• Required work
Each line from the start of the entries through the line that contains "(643, 289) = (466, 320): black" should be output exactly, please.

• The data
****************
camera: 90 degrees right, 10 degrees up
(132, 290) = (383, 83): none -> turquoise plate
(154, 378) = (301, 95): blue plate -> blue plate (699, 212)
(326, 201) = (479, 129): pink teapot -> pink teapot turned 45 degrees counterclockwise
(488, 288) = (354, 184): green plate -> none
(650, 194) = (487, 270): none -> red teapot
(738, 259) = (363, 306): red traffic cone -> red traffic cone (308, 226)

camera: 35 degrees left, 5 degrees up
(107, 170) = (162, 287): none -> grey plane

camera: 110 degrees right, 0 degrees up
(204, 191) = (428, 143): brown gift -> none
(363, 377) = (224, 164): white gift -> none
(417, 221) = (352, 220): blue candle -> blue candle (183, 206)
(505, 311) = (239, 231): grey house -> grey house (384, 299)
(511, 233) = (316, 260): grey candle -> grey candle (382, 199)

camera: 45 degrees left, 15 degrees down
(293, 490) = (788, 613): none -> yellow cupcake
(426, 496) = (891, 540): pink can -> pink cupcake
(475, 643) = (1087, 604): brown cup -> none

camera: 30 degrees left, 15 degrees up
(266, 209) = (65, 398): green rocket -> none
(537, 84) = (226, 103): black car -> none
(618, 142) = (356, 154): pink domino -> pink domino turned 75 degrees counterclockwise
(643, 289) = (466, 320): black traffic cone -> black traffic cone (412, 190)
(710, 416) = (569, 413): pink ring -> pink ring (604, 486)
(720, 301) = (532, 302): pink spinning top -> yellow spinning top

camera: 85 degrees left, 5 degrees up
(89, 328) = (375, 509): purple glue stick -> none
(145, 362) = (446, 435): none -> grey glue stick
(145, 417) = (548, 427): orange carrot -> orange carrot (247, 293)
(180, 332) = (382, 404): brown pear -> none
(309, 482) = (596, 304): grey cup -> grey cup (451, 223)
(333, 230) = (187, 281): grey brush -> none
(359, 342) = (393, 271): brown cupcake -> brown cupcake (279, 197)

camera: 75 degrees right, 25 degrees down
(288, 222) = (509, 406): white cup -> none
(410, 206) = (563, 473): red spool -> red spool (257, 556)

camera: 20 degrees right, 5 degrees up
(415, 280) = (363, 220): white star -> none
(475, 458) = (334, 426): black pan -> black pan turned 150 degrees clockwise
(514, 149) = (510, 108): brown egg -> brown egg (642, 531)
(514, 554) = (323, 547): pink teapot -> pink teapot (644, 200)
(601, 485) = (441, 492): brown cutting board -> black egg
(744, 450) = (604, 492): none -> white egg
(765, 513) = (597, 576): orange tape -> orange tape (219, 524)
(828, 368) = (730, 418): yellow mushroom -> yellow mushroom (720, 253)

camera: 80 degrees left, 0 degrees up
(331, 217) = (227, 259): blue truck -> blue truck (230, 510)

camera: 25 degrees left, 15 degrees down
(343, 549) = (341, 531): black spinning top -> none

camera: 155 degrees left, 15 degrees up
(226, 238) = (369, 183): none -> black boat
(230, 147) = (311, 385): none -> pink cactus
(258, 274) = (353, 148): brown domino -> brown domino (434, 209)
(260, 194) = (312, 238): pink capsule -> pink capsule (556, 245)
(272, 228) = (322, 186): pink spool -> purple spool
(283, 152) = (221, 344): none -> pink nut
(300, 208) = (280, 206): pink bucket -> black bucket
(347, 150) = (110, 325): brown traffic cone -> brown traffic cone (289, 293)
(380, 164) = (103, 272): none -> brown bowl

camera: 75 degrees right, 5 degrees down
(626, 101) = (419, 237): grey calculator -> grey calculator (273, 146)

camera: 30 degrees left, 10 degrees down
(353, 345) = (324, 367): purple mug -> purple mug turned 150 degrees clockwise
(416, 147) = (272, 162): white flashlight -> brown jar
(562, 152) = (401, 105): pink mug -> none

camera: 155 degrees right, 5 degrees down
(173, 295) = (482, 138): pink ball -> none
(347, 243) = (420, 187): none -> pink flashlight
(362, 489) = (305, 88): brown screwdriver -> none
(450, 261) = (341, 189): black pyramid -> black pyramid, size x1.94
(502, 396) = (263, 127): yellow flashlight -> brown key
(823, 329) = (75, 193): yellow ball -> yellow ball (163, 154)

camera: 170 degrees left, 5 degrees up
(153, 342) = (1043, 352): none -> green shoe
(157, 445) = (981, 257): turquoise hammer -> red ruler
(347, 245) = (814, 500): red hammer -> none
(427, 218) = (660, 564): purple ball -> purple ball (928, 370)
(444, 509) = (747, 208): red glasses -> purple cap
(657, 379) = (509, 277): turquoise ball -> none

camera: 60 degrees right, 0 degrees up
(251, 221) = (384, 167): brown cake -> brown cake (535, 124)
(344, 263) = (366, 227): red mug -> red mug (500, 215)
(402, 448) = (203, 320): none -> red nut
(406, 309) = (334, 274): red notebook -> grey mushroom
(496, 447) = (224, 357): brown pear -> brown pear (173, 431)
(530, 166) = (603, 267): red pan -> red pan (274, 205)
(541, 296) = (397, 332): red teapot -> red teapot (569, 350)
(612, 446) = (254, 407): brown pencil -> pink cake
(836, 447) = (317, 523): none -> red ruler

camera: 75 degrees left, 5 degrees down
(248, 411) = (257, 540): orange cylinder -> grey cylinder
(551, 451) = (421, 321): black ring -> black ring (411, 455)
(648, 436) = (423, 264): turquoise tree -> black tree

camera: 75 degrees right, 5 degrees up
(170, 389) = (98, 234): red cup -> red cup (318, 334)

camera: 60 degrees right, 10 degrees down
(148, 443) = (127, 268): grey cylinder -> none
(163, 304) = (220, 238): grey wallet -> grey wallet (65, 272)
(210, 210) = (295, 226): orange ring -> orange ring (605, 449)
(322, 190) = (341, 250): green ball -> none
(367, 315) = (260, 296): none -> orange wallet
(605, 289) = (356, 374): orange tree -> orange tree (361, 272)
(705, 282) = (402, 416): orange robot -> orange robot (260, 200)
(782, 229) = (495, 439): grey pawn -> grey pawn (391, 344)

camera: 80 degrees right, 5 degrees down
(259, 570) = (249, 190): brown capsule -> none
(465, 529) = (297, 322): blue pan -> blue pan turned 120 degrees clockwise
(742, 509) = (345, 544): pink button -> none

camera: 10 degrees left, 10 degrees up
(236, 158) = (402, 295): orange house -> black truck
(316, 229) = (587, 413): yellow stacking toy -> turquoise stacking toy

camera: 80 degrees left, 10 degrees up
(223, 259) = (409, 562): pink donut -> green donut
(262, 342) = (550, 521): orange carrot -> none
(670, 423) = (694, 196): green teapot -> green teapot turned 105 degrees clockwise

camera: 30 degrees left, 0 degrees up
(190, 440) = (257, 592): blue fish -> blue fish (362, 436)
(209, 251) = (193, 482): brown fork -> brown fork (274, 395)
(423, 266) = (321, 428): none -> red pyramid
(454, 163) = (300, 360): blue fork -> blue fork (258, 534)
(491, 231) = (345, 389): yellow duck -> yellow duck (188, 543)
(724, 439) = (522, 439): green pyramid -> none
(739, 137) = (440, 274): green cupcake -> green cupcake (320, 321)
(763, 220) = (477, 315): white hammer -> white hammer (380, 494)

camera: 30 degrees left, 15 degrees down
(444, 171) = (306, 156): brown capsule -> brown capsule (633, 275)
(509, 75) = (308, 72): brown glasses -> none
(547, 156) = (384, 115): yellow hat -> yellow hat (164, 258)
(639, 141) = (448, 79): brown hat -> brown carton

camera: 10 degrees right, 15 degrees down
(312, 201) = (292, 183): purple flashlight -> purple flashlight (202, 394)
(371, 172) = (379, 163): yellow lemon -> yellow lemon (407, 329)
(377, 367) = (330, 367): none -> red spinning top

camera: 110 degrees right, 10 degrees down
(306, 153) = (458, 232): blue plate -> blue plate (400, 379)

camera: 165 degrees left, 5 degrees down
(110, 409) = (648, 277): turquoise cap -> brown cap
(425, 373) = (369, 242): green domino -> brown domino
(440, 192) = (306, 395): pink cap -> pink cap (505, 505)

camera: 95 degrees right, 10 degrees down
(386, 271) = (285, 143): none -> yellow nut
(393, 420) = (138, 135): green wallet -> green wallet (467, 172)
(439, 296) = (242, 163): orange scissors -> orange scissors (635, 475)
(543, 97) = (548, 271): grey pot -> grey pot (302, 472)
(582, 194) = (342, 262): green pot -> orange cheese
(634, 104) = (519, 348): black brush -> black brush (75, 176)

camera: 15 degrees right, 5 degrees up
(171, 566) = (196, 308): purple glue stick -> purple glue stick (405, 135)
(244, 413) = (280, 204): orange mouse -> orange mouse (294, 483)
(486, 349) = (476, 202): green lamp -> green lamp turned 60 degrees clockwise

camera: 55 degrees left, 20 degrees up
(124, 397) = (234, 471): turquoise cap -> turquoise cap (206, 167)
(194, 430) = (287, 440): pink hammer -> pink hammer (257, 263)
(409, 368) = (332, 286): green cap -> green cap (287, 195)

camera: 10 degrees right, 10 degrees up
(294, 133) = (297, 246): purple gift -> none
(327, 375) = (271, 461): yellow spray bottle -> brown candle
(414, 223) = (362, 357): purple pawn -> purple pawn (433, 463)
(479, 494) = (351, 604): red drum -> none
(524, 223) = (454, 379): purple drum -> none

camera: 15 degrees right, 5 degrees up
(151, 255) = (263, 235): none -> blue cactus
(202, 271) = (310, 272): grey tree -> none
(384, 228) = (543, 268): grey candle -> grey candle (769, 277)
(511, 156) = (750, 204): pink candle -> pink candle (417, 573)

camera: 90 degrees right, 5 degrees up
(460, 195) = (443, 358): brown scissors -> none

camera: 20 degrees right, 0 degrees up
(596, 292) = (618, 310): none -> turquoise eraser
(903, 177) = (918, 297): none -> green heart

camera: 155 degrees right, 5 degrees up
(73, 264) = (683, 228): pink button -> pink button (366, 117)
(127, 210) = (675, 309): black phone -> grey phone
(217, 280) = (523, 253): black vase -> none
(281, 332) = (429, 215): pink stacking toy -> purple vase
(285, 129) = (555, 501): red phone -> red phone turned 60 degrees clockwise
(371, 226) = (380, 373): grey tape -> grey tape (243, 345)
****************
• Your solution
camera: 90 degrees right, 10 degrees up
(132, 290) = (383, 83): none -> turquoise plate
(154, 378) = (301, 95): blue plate -> blue plate (699, 212)
(326, 201) = (479, 129): pink teapot -> pink teapot turned 45 degrees counterclockwise
(488, 288) = (354, 184): green plate -> none
(650, 194) = (487, 270): none -> red teapot
(738, 259) = (363, 306): red traffic cone -> red traffic cone (308, 226)

camera: 35 degrees left, 5 degrees up
(107, 170) = (162, 287): none -> grey plane

camera: 110 degrees right, 0 degrees up
(204, 191) = (428, 143): brown gift -> none
(363, 377) = (224, 164): white gift -> none
(417, 221) = (352, 220): blue candle -> blue candle (183, 206)
(505, 311) = (239, 231): grey house -> grey house (384, 299)
(511, 233) = (316, 260): grey candle -> grey candle (382, 199)

camera: 45 degrees left, 15 degrees down
(293, 490) = (788, 613): none -> yellow cupcake
(426, 496) = (891, 540): pink can -> pink cupcake
(475, 643) = (1087, 604): brown cup -> none

camera: 30 degrees left, 15 degrees up
(266, 209) = (65, 398): green rocket -> none
(537, 84) = (226, 103): black car -> none
(618, 142) = (356, 154): pink domino -> pink domino turned 75 degrees counterclockwise
(643, 289) = (466, 320): black traffic cone -> black traffic cone (412, 190)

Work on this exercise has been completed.